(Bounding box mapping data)
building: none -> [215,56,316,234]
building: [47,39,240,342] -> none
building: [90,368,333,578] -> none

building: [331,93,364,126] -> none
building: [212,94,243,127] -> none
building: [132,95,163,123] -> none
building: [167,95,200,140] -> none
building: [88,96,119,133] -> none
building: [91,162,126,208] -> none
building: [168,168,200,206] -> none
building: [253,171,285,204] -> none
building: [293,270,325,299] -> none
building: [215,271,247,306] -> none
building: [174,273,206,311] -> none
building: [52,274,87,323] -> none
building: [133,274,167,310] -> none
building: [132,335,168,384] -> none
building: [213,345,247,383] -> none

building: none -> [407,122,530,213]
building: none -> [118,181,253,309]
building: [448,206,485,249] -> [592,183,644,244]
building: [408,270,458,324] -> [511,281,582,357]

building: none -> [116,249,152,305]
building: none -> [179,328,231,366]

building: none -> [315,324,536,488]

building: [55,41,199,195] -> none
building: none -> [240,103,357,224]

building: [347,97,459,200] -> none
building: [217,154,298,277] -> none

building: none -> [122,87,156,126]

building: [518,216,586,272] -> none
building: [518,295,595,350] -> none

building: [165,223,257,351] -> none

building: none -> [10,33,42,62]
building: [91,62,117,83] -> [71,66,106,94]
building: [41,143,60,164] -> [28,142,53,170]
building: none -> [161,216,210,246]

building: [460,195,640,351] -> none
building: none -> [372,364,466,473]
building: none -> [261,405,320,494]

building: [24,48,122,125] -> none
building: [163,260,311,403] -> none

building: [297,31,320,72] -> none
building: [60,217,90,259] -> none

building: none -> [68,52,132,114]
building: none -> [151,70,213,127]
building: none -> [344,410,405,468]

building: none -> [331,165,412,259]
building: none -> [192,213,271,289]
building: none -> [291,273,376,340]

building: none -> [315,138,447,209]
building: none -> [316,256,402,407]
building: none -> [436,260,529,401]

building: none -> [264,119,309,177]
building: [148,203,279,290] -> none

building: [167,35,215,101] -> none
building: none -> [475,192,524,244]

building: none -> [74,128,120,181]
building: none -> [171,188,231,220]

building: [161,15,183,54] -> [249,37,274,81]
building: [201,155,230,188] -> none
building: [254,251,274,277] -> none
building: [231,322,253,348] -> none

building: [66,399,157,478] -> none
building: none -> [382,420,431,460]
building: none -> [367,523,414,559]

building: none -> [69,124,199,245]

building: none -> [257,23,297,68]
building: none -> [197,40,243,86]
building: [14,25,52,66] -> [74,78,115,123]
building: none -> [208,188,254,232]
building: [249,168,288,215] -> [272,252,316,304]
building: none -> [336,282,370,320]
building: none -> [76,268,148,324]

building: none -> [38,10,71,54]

> Exercise directions
Transcribe the records in full, so that each line reads exactly as before.

> Exercise output
building: none -> [215,56,316,234]
building: [47,39,240,342] -> none
building: [90,368,333,578] -> none

building: [331,93,364,126] -> none
building: [212,94,243,127] -> none
building: [132,95,163,123] -> none
building: [167,95,200,140] -> none
building: [88,96,119,133] -> none
building: [91,162,126,208] -> none
building: [168,168,200,206] -> none
building: [253,171,285,204] -> none
building: [293,270,325,299] -> none
building: [215,271,247,306] -> none
building: [174,273,206,311] -> none
building: [52,274,87,323] -> none
building: [133,274,167,310] -> none
building: [132,335,168,384] -> none
building: [213,345,247,383] -> none

building: none -> [407,122,530,213]
building: none -> [118,181,253,309]
building: [448,206,485,249] -> [592,183,644,244]
building: [408,270,458,324] -> [511,281,582,357]

building: none -> [116,249,152,305]
building: none -> [179,328,231,366]

building: none -> [315,324,536,488]

building: [55,41,199,195] -> none
building: none -> [240,103,357,224]

building: [347,97,459,200] -> none
building: [217,154,298,277] -> none

building: none -> [122,87,156,126]

building: [518,216,586,272] -> none
building: [518,295,595,350] -> none

building: [165,223,257,351] -> none

building: none -> [10,33,42,62]
building: [91,62,117,83] -> [71,66,106,94]
building: [41,143,60,164] -> [28,142,53,170]
building: none -> [161,216,210,246]

building: [460,195,640,351] -> none
building: none -> [372,364,466,473]
building: none -> [261,405,320,494]

building: [24,48,122,125] -> none
building: [163,260,311,403] -> none

building: [297,31,320,72] -> none
building: [60,217,90,259] -> none

building: none -> [68,52,132,114]
building: none -> [151,70,213,127]
building: none -> [344,410,405,468]

building: none -> [331,165,412,259]
building: none -> [192,213,271,289]
building: none -> [291,273,376,340]

building: none -> [315,138,447,209]
building: none -> [316,256,402,407]
building: none -> [436,260,529,401]

building: none -> [264,119,309,177]
building: [148,203,279,290] -> none

building: [167,35,215,101] -> none
building: none -> [475,192,524,244]

building: none -> [74,128,120,181]
building: none -> [171,188,231,220]

building: [161,15,183,54] -> [249,37,274,81]
building: [201,155,230,188] -> none
building: [254,251,274,277] -> none
building: [231,322,253,348] -> none

building: [66,399,157,478] -> none
building: none -> [382,420,431,460]
building: none -> [367,523,414,559]

building: none -> [69,124,199,245]

building: none -> [257,23,297,68]
building: none -> [197,40,243,86]
building: [14,25,52,66] -> [74,78,115,123]
building: none -> [208,188,254,232]
building: [249,168,288,215] -> [272,252,316,304]
building: none -> [336,282,370,320]
building: none -> [76,268,148,324]

building: none -> [38,10,71,54]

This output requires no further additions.